(Data excerpts)
-----

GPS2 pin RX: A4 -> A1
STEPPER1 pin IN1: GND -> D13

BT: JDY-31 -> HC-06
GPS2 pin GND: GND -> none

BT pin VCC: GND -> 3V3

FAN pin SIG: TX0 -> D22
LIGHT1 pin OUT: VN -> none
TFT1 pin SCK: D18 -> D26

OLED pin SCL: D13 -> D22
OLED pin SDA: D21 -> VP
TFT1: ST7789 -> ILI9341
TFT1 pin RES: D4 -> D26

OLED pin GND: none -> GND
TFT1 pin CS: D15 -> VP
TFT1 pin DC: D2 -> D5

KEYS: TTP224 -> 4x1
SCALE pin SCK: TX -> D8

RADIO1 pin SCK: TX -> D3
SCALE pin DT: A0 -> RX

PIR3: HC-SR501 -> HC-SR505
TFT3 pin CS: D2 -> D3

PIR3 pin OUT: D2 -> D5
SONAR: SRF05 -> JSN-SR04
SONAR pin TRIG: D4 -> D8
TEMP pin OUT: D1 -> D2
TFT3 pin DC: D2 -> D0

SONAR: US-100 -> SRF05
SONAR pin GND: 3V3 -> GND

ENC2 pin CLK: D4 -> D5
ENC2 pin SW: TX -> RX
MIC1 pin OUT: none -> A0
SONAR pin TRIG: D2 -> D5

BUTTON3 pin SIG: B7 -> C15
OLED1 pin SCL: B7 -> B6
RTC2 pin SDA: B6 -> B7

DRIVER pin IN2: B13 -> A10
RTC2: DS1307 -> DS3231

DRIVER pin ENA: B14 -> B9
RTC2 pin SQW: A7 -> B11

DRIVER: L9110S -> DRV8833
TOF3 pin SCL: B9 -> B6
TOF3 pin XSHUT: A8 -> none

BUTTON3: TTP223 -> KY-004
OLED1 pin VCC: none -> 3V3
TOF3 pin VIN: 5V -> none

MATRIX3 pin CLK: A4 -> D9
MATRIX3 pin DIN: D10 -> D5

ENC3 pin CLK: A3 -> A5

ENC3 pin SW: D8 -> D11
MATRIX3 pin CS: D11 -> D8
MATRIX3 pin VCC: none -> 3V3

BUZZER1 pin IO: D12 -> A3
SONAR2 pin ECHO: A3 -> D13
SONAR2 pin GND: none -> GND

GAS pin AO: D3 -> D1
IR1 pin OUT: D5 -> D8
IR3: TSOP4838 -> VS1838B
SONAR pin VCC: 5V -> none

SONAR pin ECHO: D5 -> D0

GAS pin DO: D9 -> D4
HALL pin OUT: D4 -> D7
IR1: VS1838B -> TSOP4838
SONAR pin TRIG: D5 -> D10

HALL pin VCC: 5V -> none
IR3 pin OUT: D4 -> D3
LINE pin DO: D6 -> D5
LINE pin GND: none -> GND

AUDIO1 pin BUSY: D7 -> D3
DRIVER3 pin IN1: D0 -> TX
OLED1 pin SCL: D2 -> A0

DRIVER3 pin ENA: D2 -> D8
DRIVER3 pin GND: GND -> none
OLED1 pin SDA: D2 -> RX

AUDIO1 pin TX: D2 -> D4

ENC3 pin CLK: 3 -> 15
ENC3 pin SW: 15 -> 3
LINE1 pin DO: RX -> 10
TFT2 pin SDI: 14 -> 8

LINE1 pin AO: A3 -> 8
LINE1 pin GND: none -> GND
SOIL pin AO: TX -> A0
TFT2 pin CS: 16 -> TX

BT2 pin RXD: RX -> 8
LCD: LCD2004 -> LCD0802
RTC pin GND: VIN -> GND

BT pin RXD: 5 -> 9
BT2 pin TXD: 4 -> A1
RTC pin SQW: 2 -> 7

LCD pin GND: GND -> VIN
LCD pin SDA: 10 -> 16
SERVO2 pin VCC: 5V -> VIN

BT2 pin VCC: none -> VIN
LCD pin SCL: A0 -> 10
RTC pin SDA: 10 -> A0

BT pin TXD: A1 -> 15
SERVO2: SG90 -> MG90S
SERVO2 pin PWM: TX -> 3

-----

* **Aim of the task**:
Using the entries shown above, reproduce verbatim the lines from the line bearing "IR3: TSOP4838 -> VS1838B" to the line bearing "OLED1 pin SCL: D2 -> A0", inclusive.

* **Response to this exercise**:
IR3: TSOP4838 -> VS1838B
SONAR pin VCC: 5V -> none

SONAR pin ECHO: D5 -> D0

GAS pin DO: D9 -> D4
HALL pin OUT: D4 -> D7
IR1: VS1838B -> TSOP4838
SONAR pin TRIG: D5 -> D10

HALL pin VCC: 5V -> none
IR3 pin OUT: D4 -> D3
LINE pin DO: D6 -> D5
LINE pin GND: none -> GND

AUDIO1 pin BUSY: D7 -> D3
DRIVER3 pin IN1: D0 -> TX
OLED1 pin SCL: D2 -> A0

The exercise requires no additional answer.